Excluding images, repeat the data exactly as given.

___ Material provided

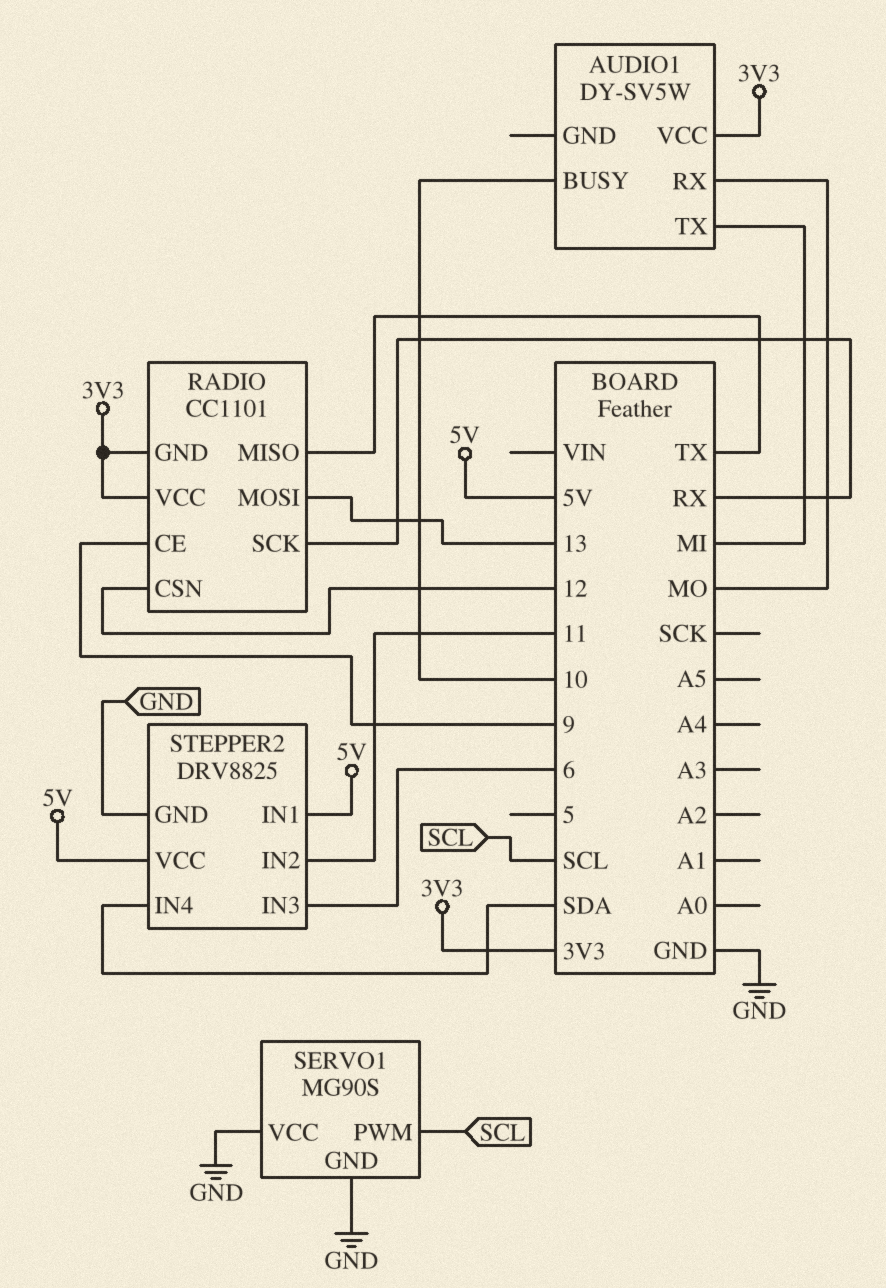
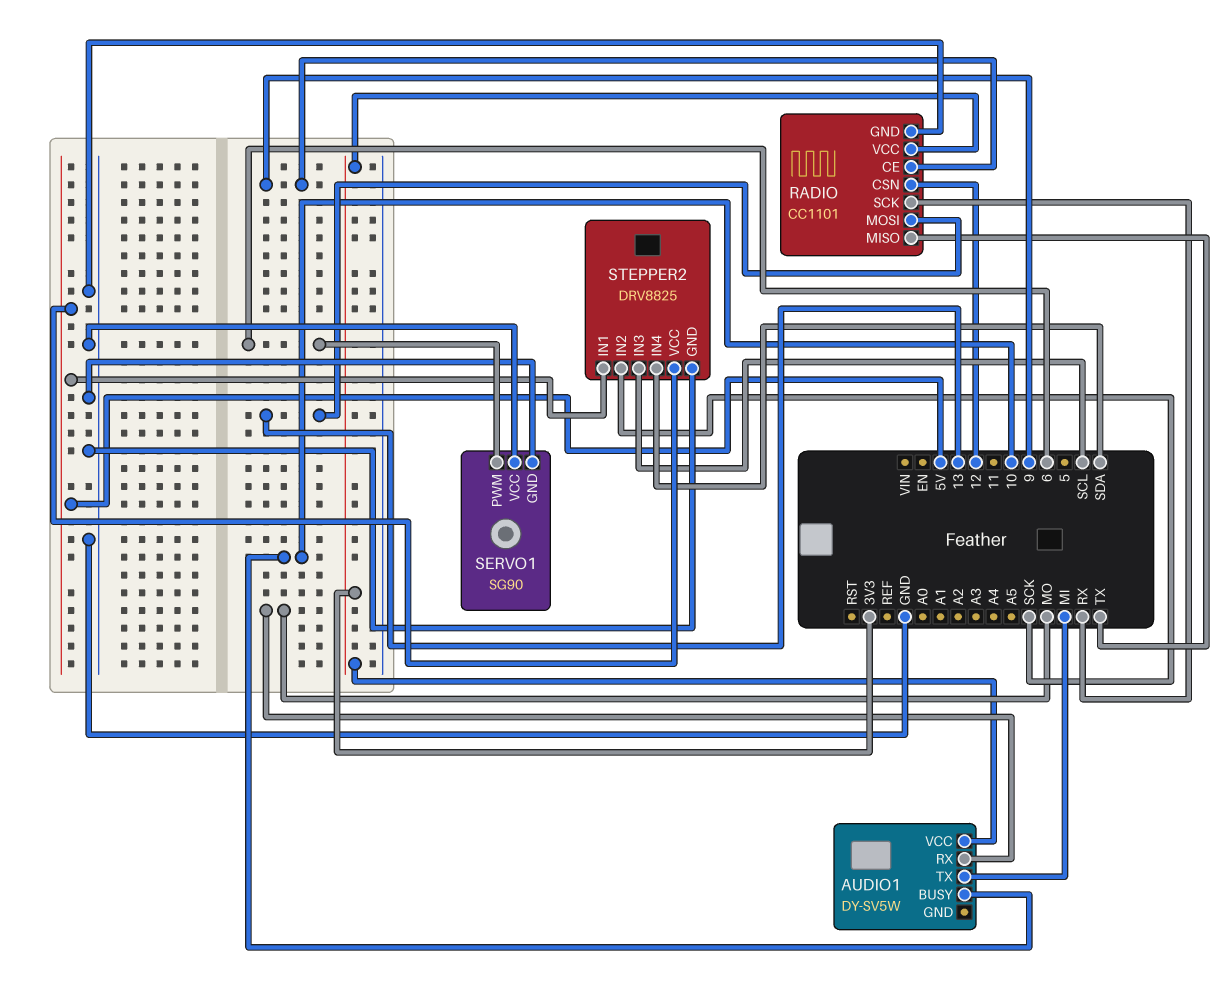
RADIO pin GND: 3V3 -> GND
SERVO1: MG90S -> SG90
SERVO1 pin PWM: SCL -> 6
STEPPER2 pin IN2: 11 -> SCK
STEPPER2 pin IN3: 6 -> SCL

______

_Solution to this task_:
RADIO pin GND: 3V3 -> GND
SERVO1: MG90S -> SG90
SERVO1 pin PWM: SCL -> 6
STEPPER2 pin IN2: 11 -> SCK
STEPPER2 pin IN3: 6 -> SCL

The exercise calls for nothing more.